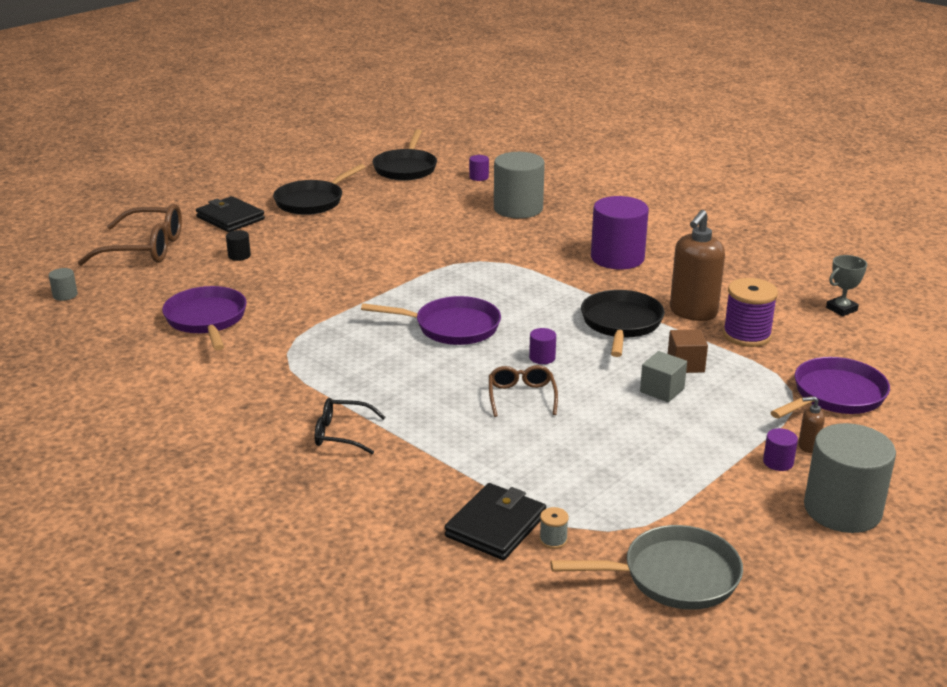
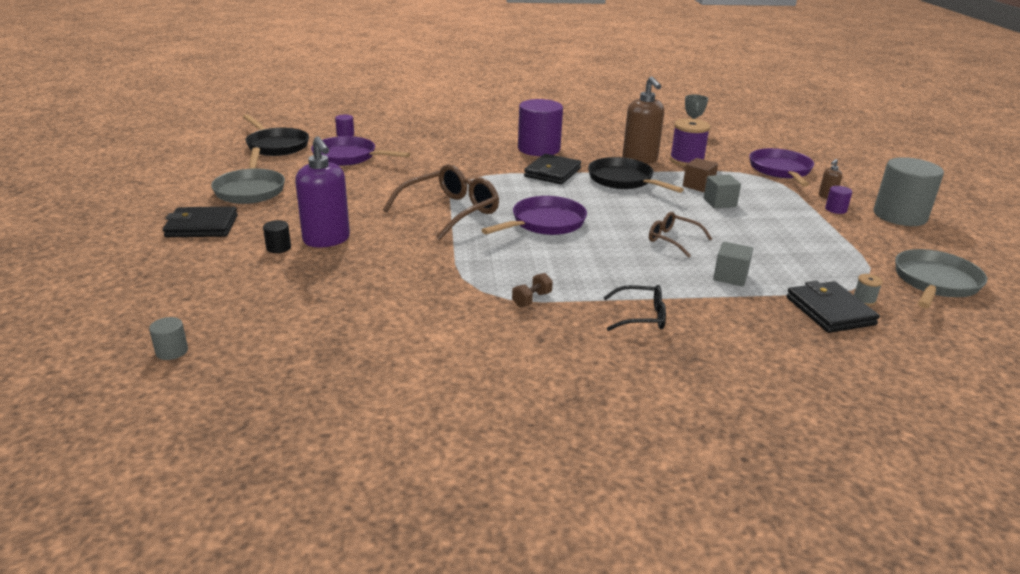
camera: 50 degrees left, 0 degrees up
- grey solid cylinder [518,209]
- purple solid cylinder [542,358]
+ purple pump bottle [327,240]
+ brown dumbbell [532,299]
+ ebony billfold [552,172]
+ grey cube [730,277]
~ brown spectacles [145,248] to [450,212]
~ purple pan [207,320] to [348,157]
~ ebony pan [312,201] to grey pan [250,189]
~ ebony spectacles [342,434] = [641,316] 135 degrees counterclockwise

_____

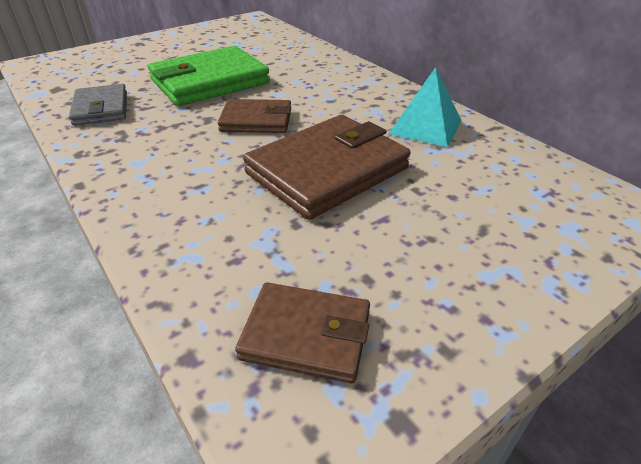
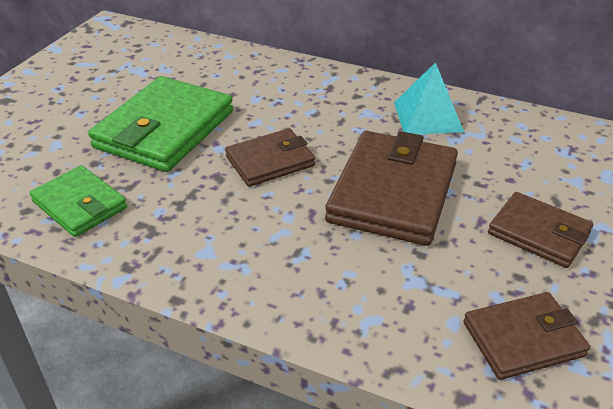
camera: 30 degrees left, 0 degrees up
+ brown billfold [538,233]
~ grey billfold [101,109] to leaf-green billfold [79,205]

_____

* **Aim of the task**:
Look through the entries above and quote exactly the lines from the line with "camera: 50 degrees left, 0 degrees up" to the line with "135 degrees counterclockwise", counting both of those lines.

* **Written response**:
camera: 50 degrees left, 0 degrees up
- grey solid cylinder [518,209]
- purple solid cylinder [542,358]
+ purple pump bottle [327,240]
+ brown dumbbell [532,299]
+ ebony billfold [552,172]
+ grey cube [730,277]
~ brown spectacles [145,248] to [450,212]
~ purple pan [207,320] to [348,157]
~ ebony pan [312,201] to grey pan [250,189]
~ ebony spectacles [342,434] = [641,316] 135 degrees counterclockwise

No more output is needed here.